> _Direction_
Can you convert the lines below into a JSON list of strings, one string for each line, with blank lines dropped and the pictures left out?
START Dataset records
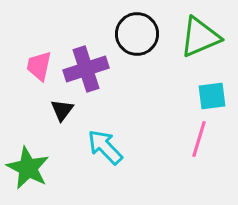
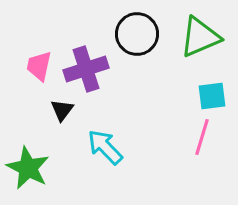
pink line: moved 3 px right, 2 px up
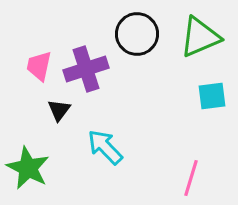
black triangle: moved 3 px left
pink line: moved 11 px left, 41 px down
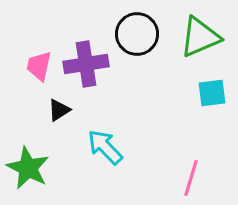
purple cross: moved 5 px up; rotated 9 degrees clockwise
cyan square: moved 3 px up
black triangle: rotated 20 degrees clockwise
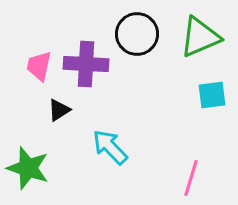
purple cross: rotated 12 degrees clockwise
cyan square: moved 2 px down
cyan arrow: moved 5 px right
green star: rotated 9 degrees counterclockwise
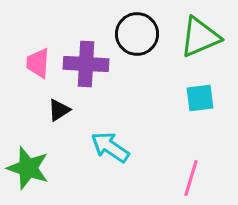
pink trapezoid: moved 1 px left, 3 px up; rotated 8 degrees counterclockwise
cyan square: moved 12 px left, 3 px down
cyan arrow: rotated 12 degrees counterclockwise
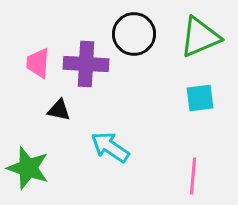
black circle: moved 3 px left
black triangle: rotated 45 degrees clockwise
pink line: moved 2 px right, 2 px up; rotated 12 degrees counterclockwise
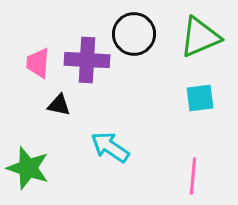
purple cross: moved 1 px right, 4 px up
black triangle: moved 5 px up
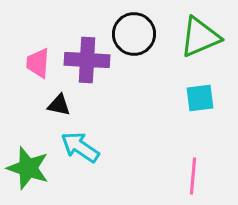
cyan arrow: moved 30 px left
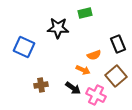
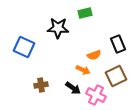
brown square: rotated 15 degrees clockwise
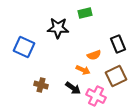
brown cross: rotated 24 degrees clockwise
pink cross: moved 1 px down
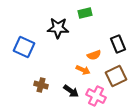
black arrow: moved 2 px left, 3 px down
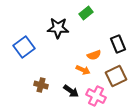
green rectangle: moved 1 px right; rotated 24 degrees counterclockwise
blue square: rotated 30 degrees clockwise
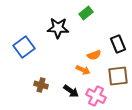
brown square: moved 2 px right; rotated 20 degrees clockwise
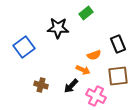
black arrow: moved 5 px up; rotated 98 degrees clockwise
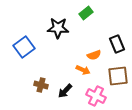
black rectangle: moved 1 px left
black arrow: moved 6 px left, 5 px down
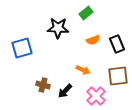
blue square: moved 2 px left, 1 px down; rotated 20 degrees clockwise
orange semicircle: moved 1 px left, 15 px up
brown cross: moved 2 px right
pink cross: rotated 18 degrees clockwise
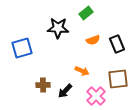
orange arrow: moved 1 px left, 1 px down
brown square: moved 3 px down
brown cross: rotated 16 degrees counterclockwise
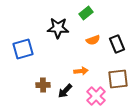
blue square: moved 1 px right, 1 px down
orange arrow: moved 1 px left; rotated 32 degrees counterclockwise
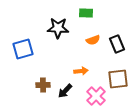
green rectangle: rotated 40 degrees clockwise
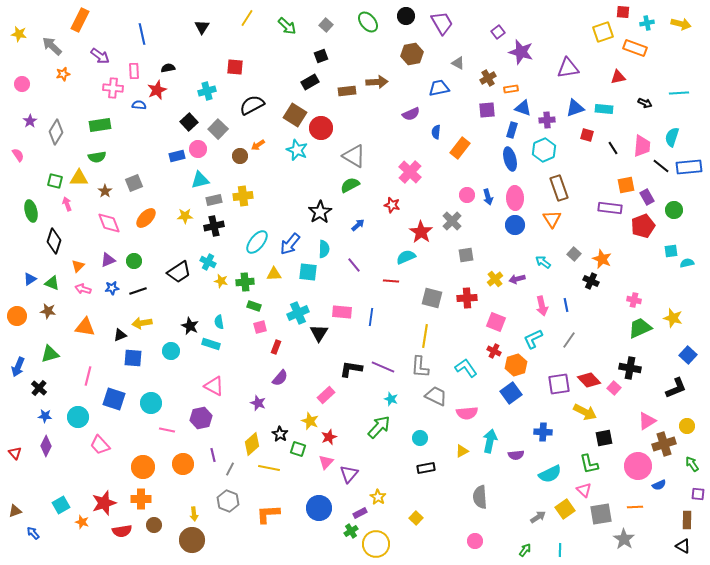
END Dataset records
> _The output_
[
  "pink line: moved 3 px right, 2 px up",
  "black triangle: moved 3 px left",
  "pink line: moved 11 px left, 41 px down",
  "purple cross: moved 5 px up; rotated 9 degrees clockwise",
  "cyan square: moved 3 px up",
  "black triangle: rotated 20 degrees clockwise",
  "purple cross: rotated 12 degrees clockwise",
  "cyan square: moved 2 px down",
  "cyan arrow: moved 5 px right",
  "green star: rotated 9 degrees counterclockwise",
  "pink trapezoid: moved 1 px left, 3 px up; rotated 8 degrees counterclockwise",
  "cyan square: moved 12 px left, 3 px down",
  "cyan arrow: rotated 12 degrees counterclockwise",
  "black circle: moved 3 px left",
  "black triangle: rotated 45 degrees clockwise",
  "pink line: moved 2 px right, 2 px up; rotated 12 degrees counterclockwise",
  "purple cross: moved 1 px right, 4 px up",
  "black triangle: moved 5 px up",
  "cyan arrow: moved 30 px left",
  "brown square: rotated 15 degrees clockwise",
  "brown cross: rotated 24 degrees clockwise",
  "pink cross: moved 1 px down",
  "black arrow: moved 2 px left, 3 px down",
  "green rectangle: moved 1 px right; rotated 24 degrees counterclockwise",
  "blue square: rotated 30 degrees clockwise",
  "brown square: moved 2 px right; rotated 20 degrees clockwise",
  "black arrow: moved 5 px up; rotated 98 degrees clockwise",
  "black rectangle: moved 1 px left",
  "black arrow: moved 6 px left, 5 px down",
  "blue square: moved 2 px left, 1 px down; rotated 20 degrees clockwise",
  "orange semicircle: moved 1 px left, 15 px up",
  "brown cross: moved 2 px right",
  "pink cross: rotated 18 degrees clockwise",
  "orange arrow: moved 1 px left, 1 px down",
  "brown square: moved 3 px down",
  "brown cross: rotated 16 degrees counterclockwise",
  "blue square: moved 1 px right, 1 px down",
  "orange arrow: moved 1 px left; rotated 32 degrees counterclockwise",
  "green rectangle: rotated 40 degrees clockwise"
]